What is needed is an exact repeat of the lines from the line containing "- spun: white" through the final line of the entries below, and nothing else.

[[ Material for the task open ]]

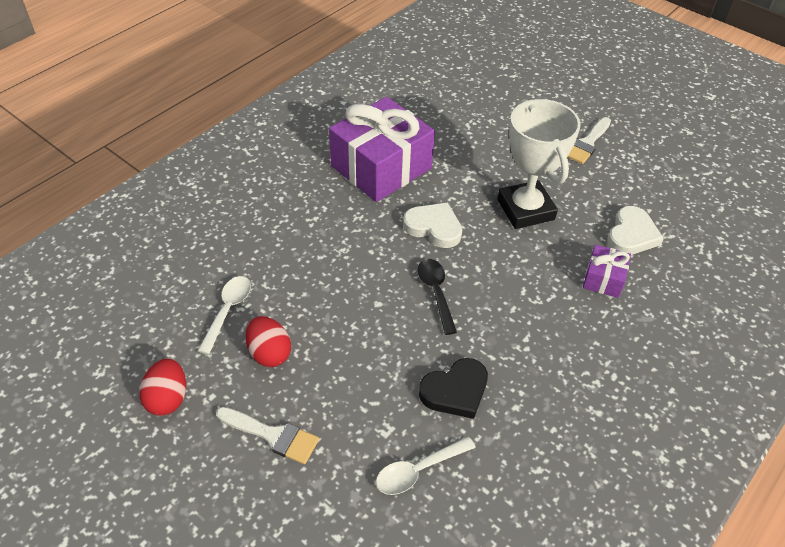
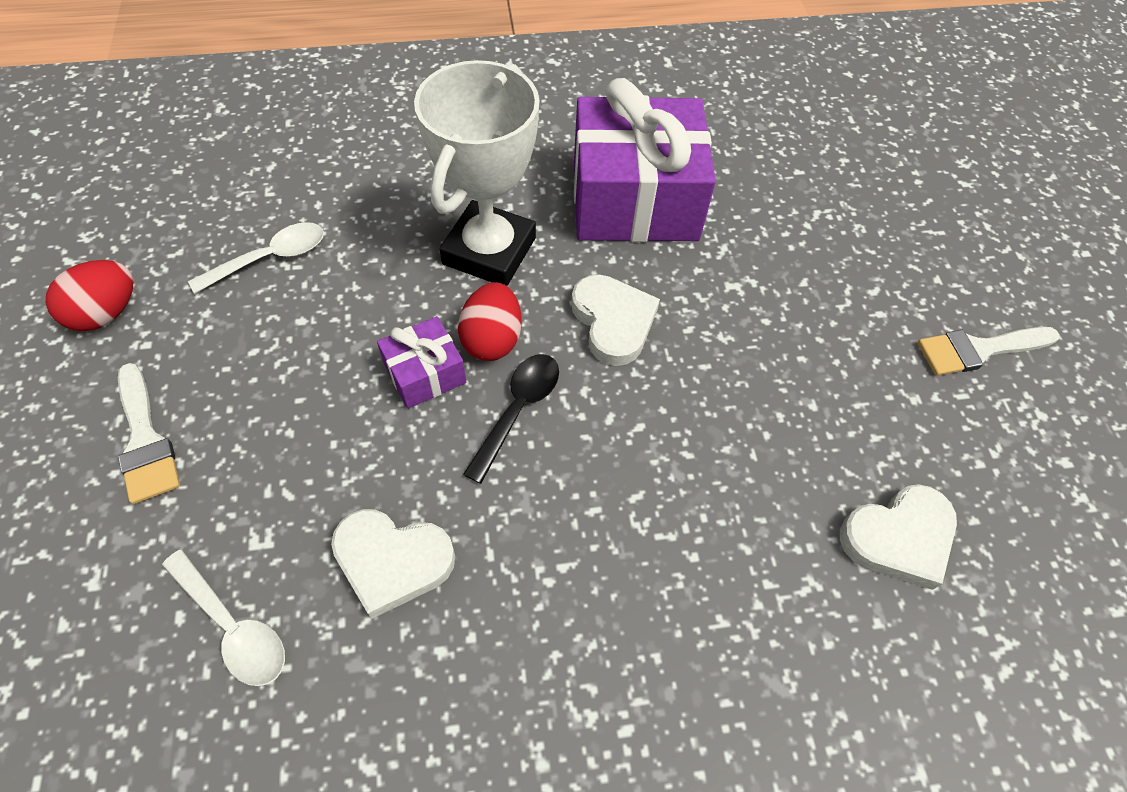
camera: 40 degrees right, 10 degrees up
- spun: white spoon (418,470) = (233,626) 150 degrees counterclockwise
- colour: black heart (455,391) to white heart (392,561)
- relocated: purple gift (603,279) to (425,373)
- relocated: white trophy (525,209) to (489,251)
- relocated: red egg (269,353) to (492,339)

[[ Material for the task closed ]]

Response:
- spun: white spoon (418,470) = (233,626) 150 degrees counterclockwise
- colour: black heart (455,391) to white heart (392,561)
- relocated: purple gift (603,279) to (425,373)
- relocated: white trophy (525,209) to (489,251)
- relocated: red egg (269,353) to (492,339)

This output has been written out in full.